* _TASK STATEMENT_: Pull every line holding the word "scissors" from the data below and copy it.

* _SOURCE MATERIAL_:
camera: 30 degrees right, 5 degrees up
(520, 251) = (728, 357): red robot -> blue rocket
==
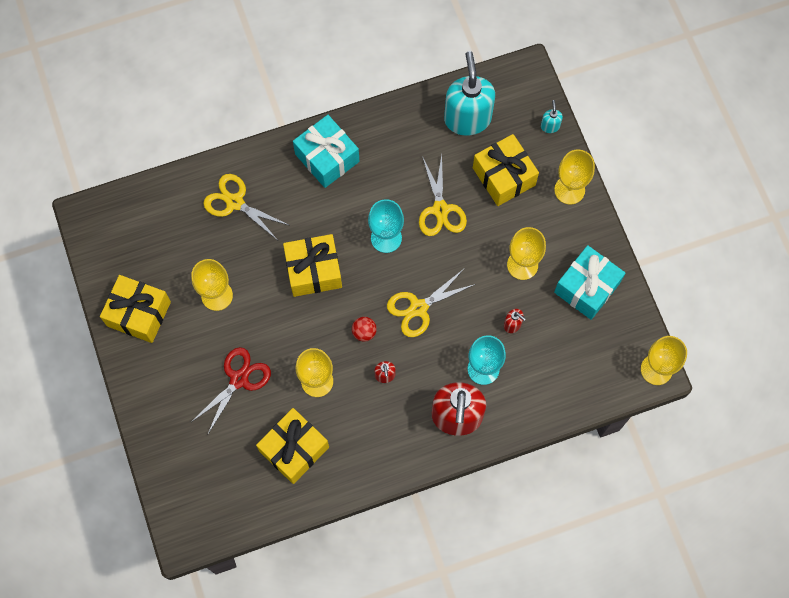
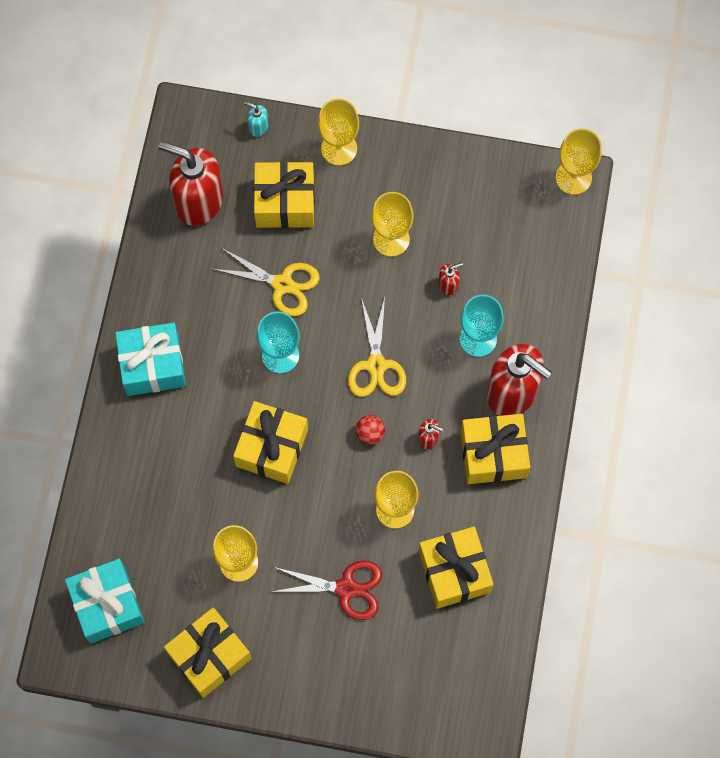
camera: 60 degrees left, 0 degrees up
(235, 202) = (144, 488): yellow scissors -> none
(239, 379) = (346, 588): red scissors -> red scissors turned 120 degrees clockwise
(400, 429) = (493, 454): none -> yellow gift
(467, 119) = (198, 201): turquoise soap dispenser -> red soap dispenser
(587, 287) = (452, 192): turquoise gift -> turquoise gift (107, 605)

* _EXERCISE ANSWER_:
(235, 202) = (144, 488): yellow scissors -> none
(239, 379) = (346, 588): red scissors -> red scissors turned 120 degrees clockwise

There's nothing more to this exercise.